**Task:** Report, in full, each line of the material below in which the string "first" occurs.

**Extracted records:**
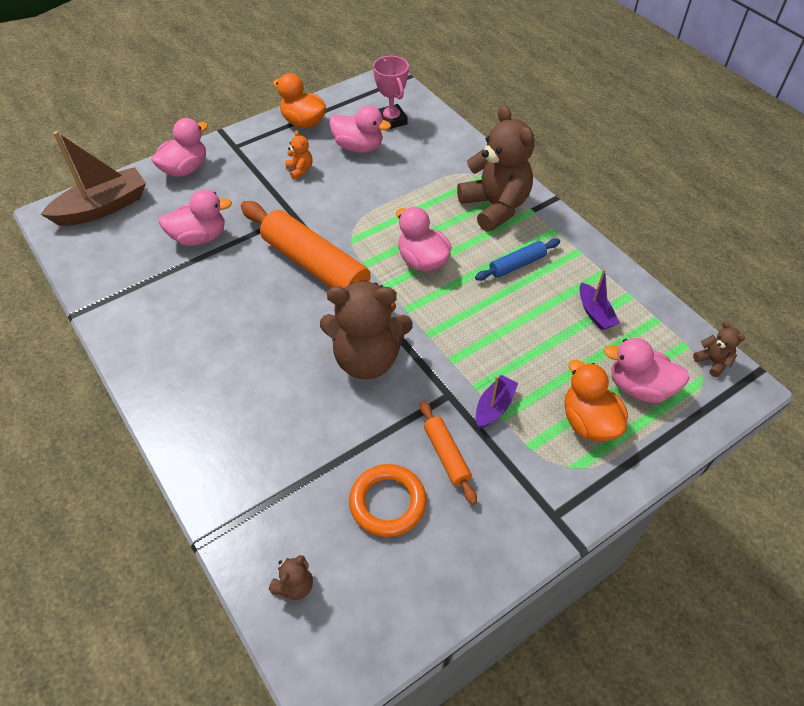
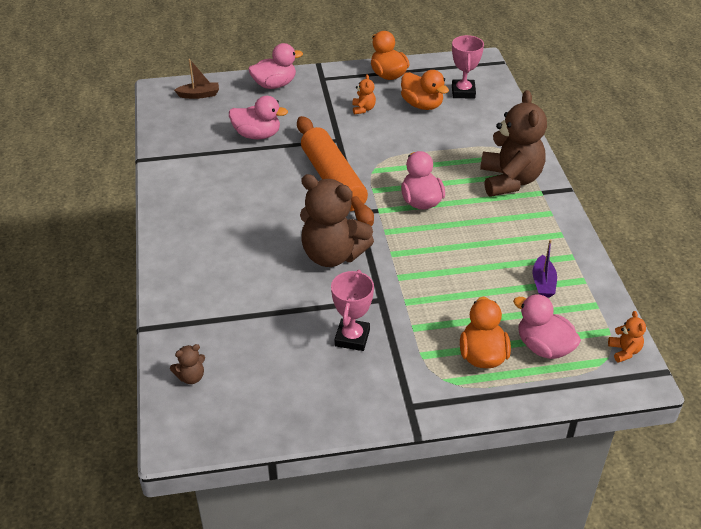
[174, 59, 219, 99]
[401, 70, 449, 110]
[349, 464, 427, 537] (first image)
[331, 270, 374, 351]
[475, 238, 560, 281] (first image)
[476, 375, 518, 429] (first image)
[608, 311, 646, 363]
* * *
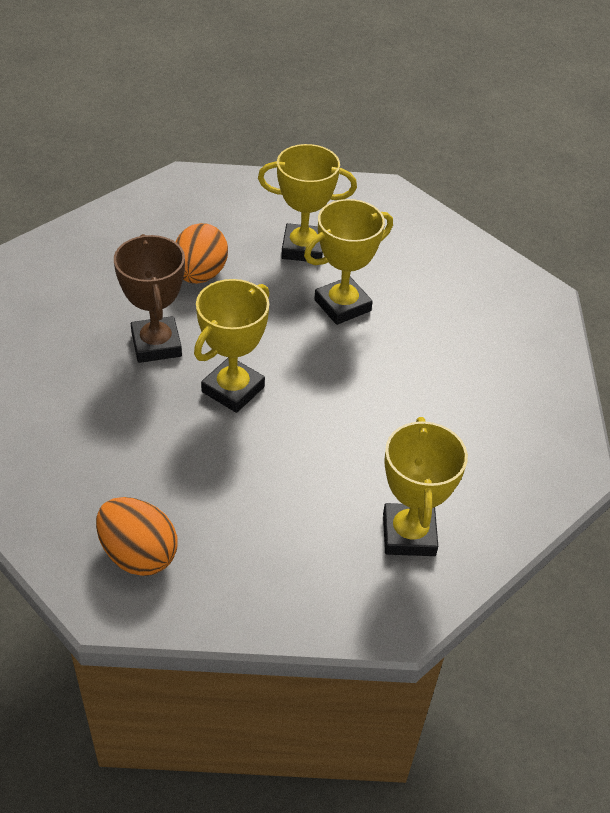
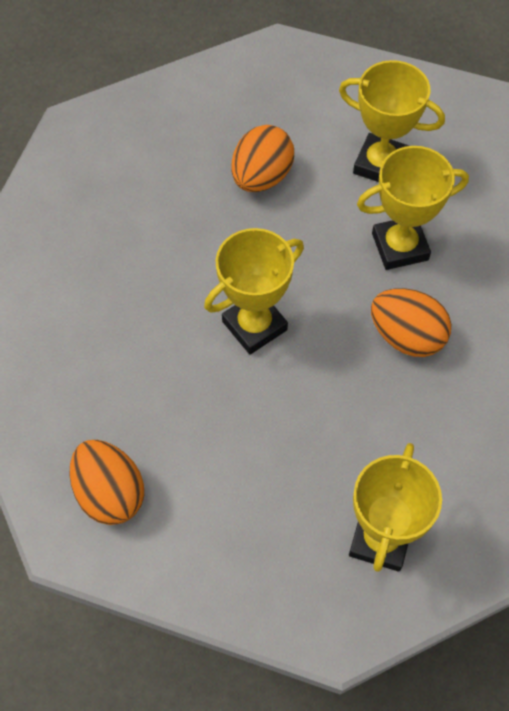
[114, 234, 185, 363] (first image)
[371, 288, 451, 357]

**Response box:**
[349, 464, 427, 537] (first image)
[475, 238, 560, 281] (first image)
[476, 375, 518, 429] (first image)
[114, 234, 185, 363] (first image)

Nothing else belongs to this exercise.